(Beginning of Record set)

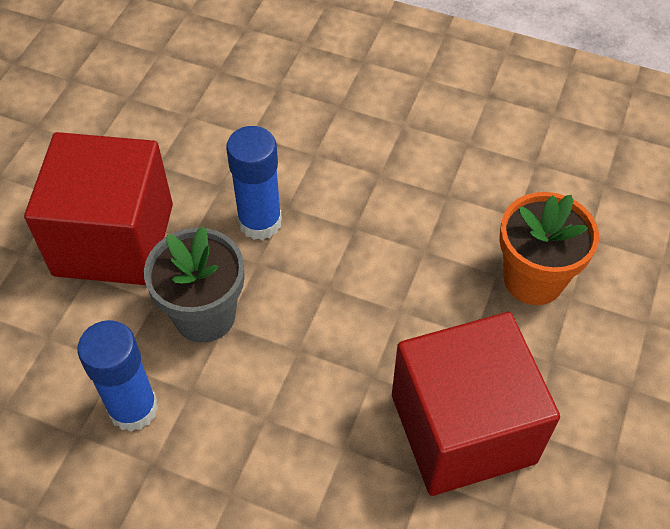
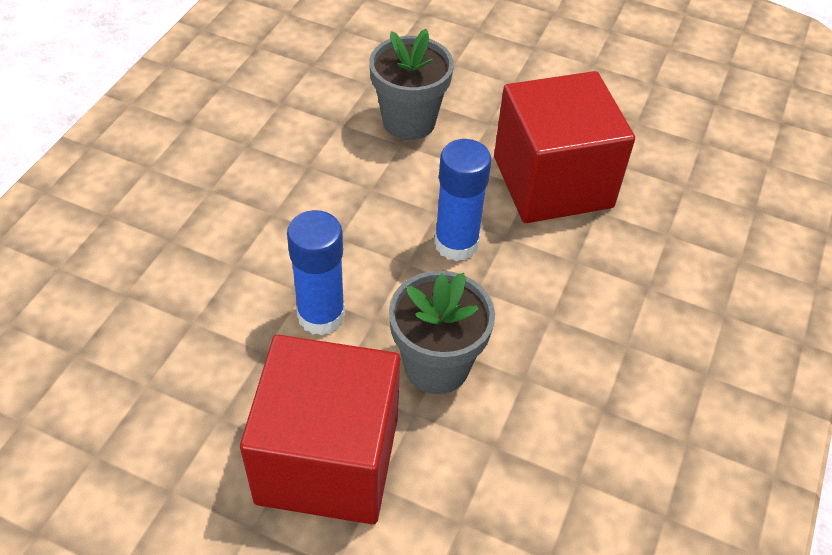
camera: 90 degrees left, 5 degrees down
(133, 408) = (546, 428): blue glue stick -> blue glue stick (456, 244)
(533, 279) = (409, 121): orange flower pot -> grey flower pot

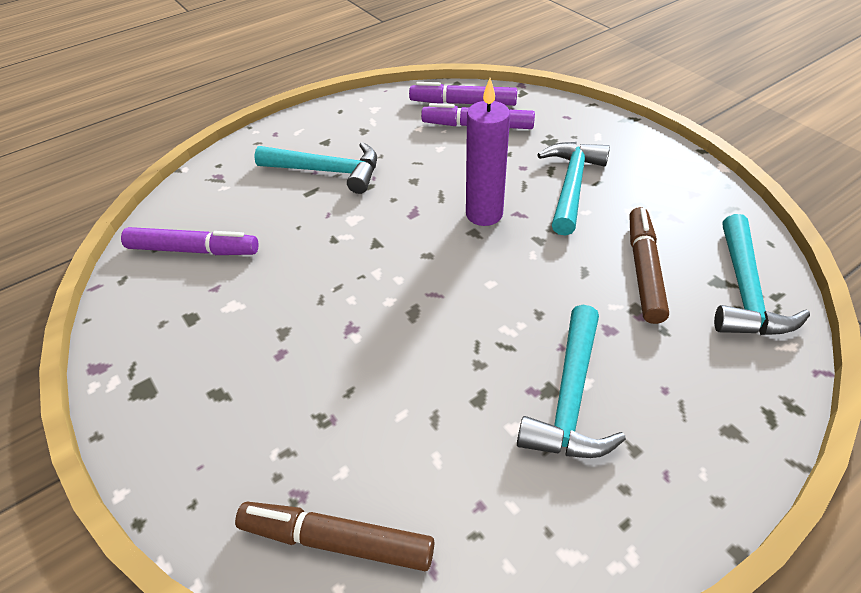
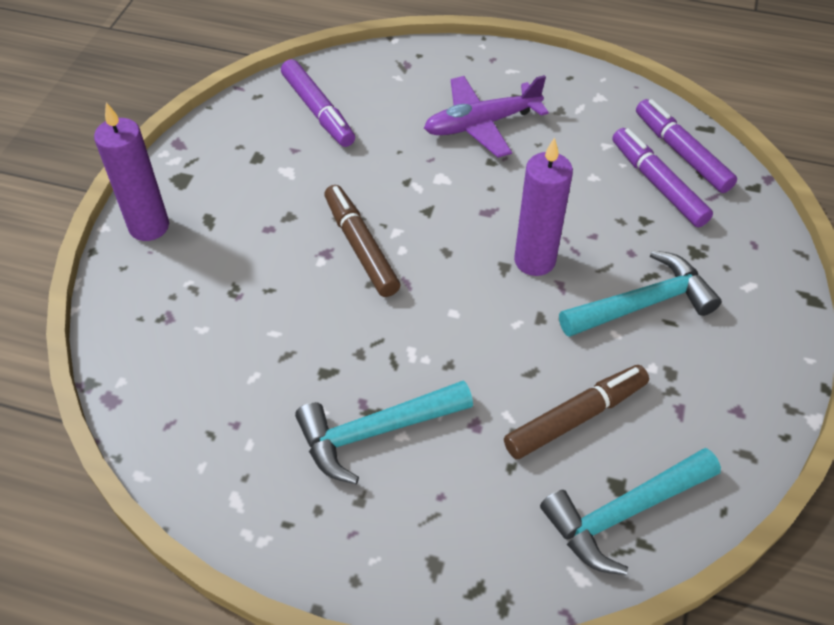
camera: 50 degrees right, 5 degrees up
(168, 449) = (149, 226): none -> purple candle
(328, 171) = (481, 124): turquoise hammer -> purple plane
(337, 540) = (152, 359): brown marker -> brown marker (361, 247)

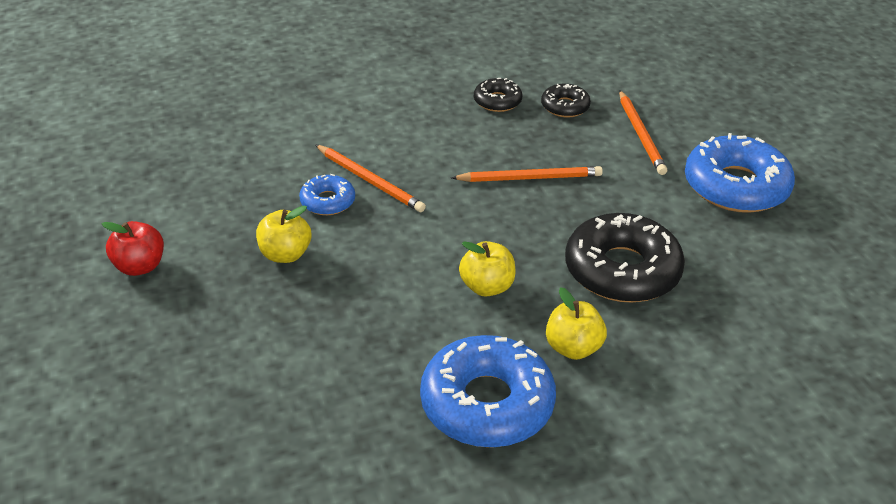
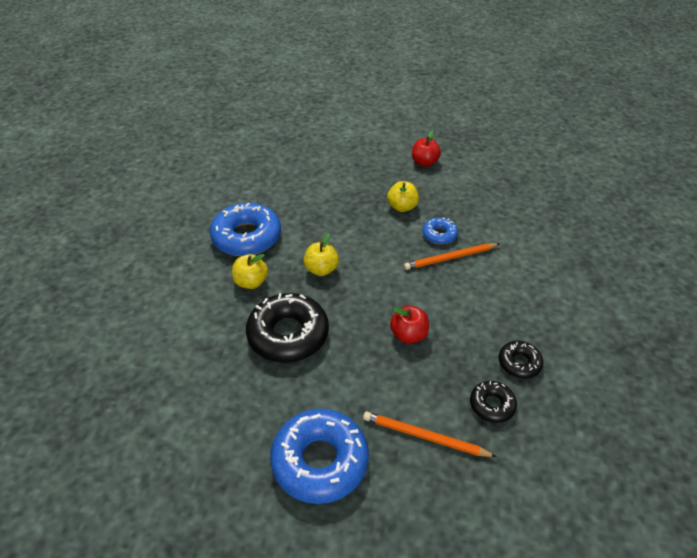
camera: 120 degrees right, 5 degrees up
(529, 178) = (408, 335): orange pencil -> red apple

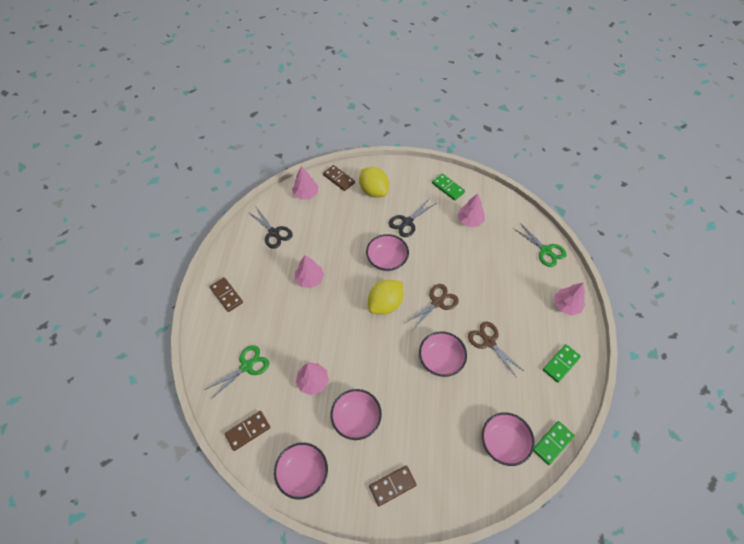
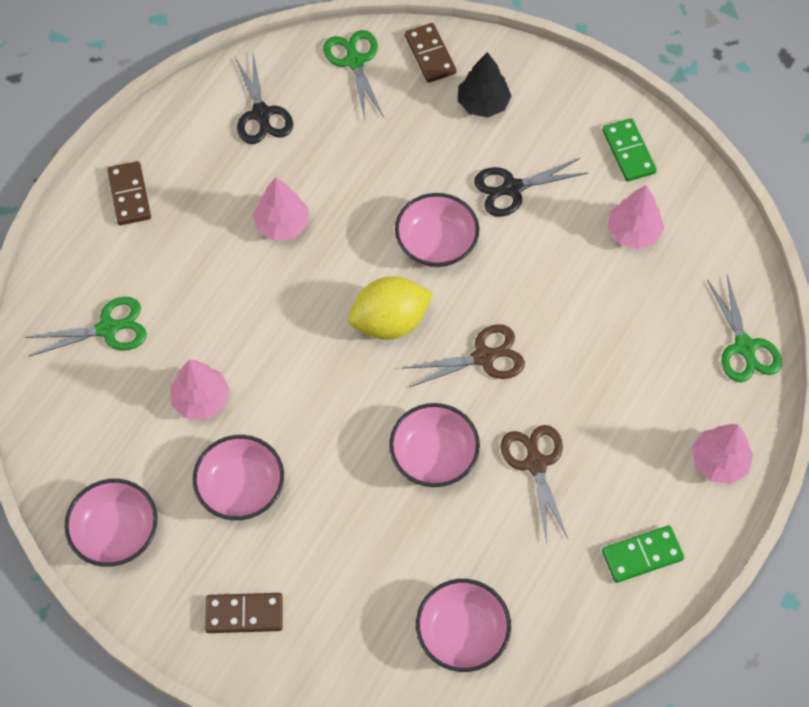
camera: 25 degrees right, 5 degrees up
(248, 431) = (63, 431): brown domino -> none
(306, 194) = (354, 61): pink tree -> green scissors
(374, 191) = (483, 103): yellow lemon -> black tree
(552, 443) = (544, 672): green domino -> none

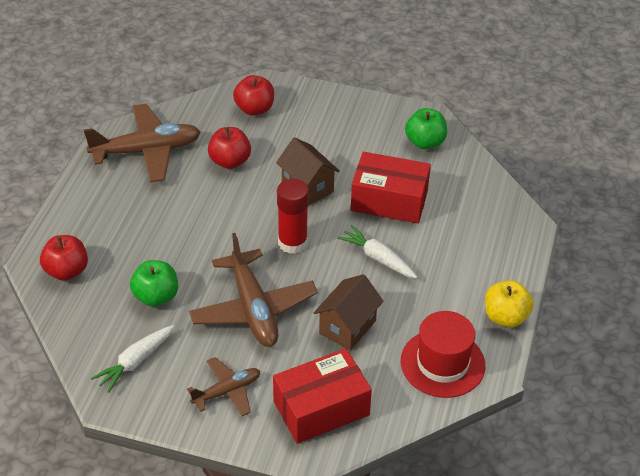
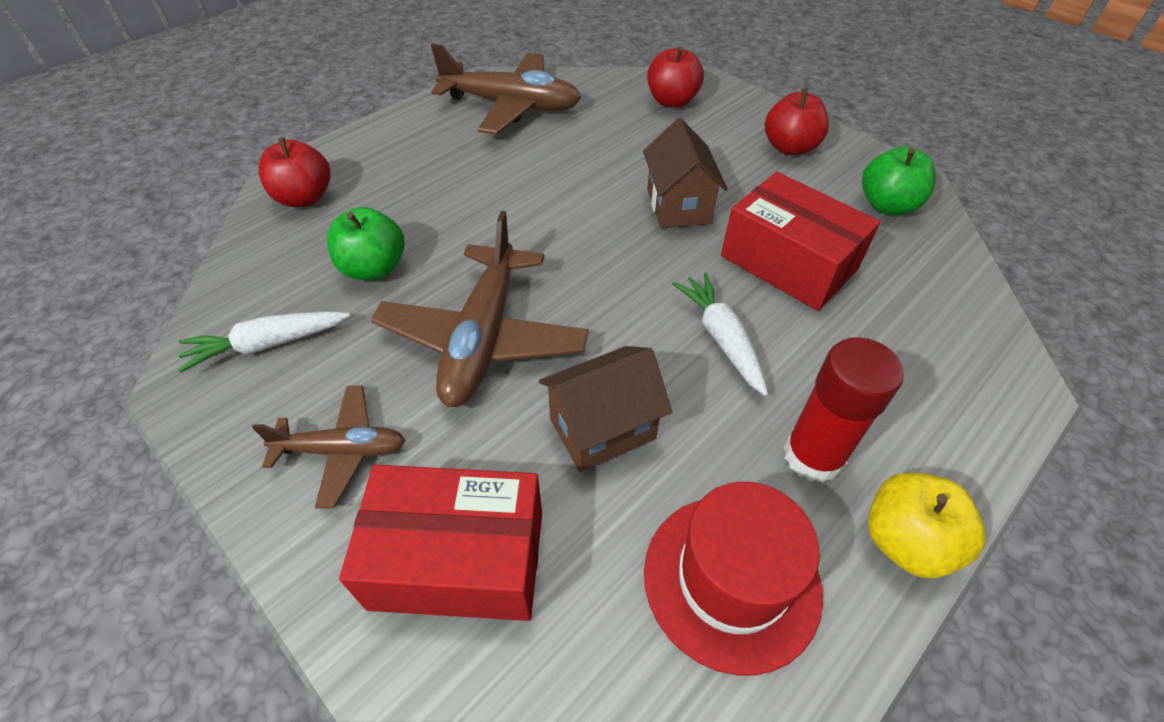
camera: 30 degrees right, 5 degrees up
(230, 161) = (599, 145): red apple -> red apple (789, 147)
(292, 242) = (607, 268): red glue stick -> red glue stick (813, 456)

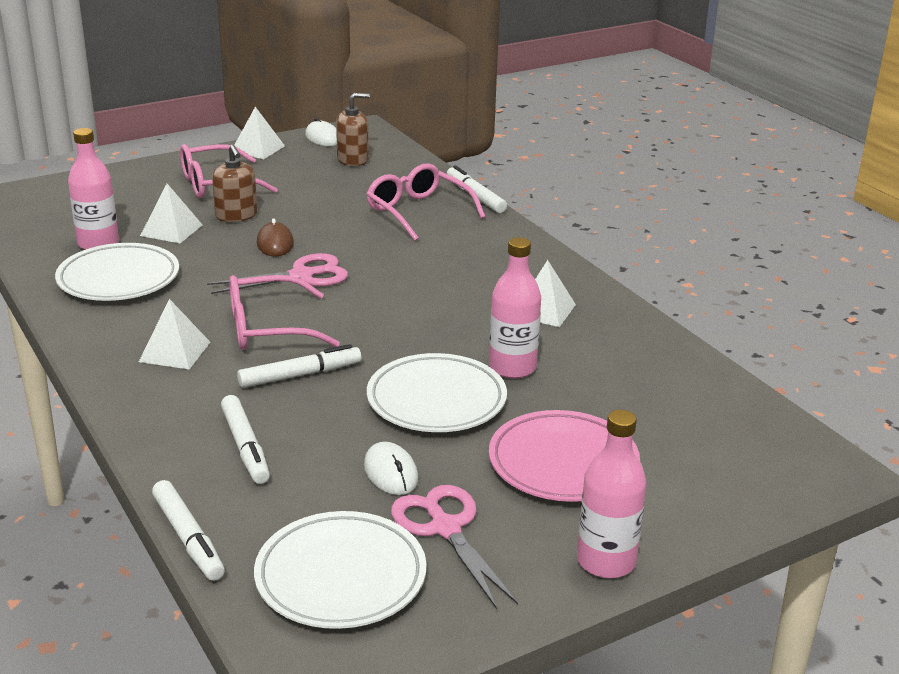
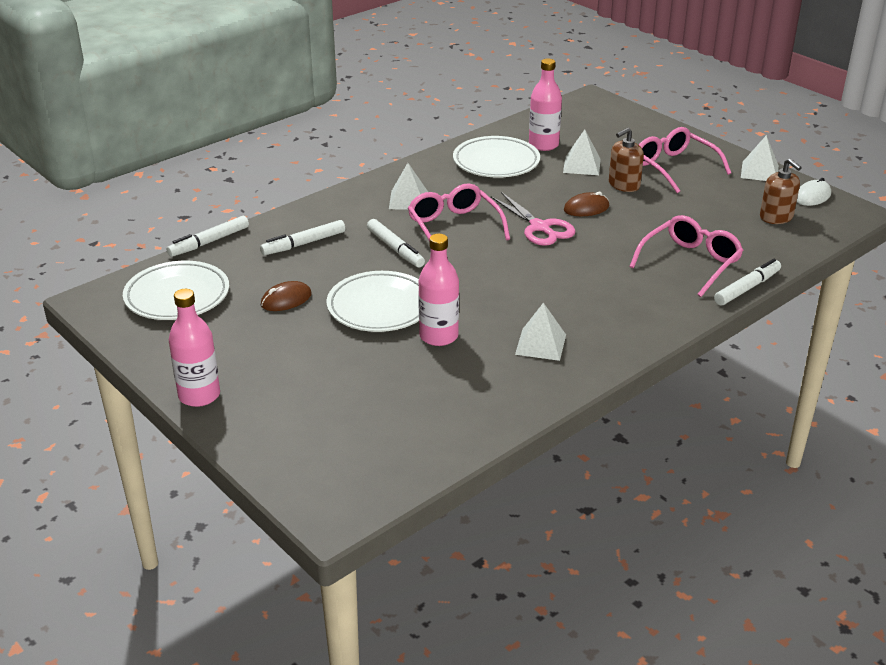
camera: 80 degrees right, 5 degrees up
(391, 472) = (286, 299): white mouse -> brown mouse
(445, 528) = (228, 327): pink scissors -> none
(563, 463) = (311, 370): pink plate -> none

(End of Record set)

● **Description of the task**:
Reproduce every line above word for word; no images.

● **Result of the exercise**:
camera: 90 degrees left, 5 degrees down
(133, 408) = (546, 428): blue glue stick -> blue glue stick (456, 244)
(533, 279) = (409, 121): orange flower pot -> grey flower pot

camera: 50 degrees right, 5 degrees up
(168, 449) = (149, 226): none -> purple candle
(328, 171) = (481, 124): turquoise hammer -> purple plane
(337, 540) = (152, 359): brown marker -> brown marker (361, 247)

camera: 120 degrees right, 5 degrees up
(529, 178) = (408, 335): orange pencil -> red apple

camera: 25 degrees right, 5 degrees up
(248, 431) = (63, 431): brown domino -> none
(306, 194) = (354, 61): pink tree -> green scissors
(374, 191) = (483, 103): yellow lemon -> black tree
(552, 443) = (544, 672): green domino -> none

camera: 30 degrees right, 5 degrees up
(230, 161) = (599, 145): red apple -> red apple (789, 147)
(292, 242) = (607, 268): red glue stick -> red glue stick (813, 456)

camera: 80 degrees right, 5 degrees up
(391, 472) = (286, 299): white mouse -> brown mouse
(445, 528) = (228, 327): pink scissors -> none
(563, 463) = (311, 370): pink plate -> none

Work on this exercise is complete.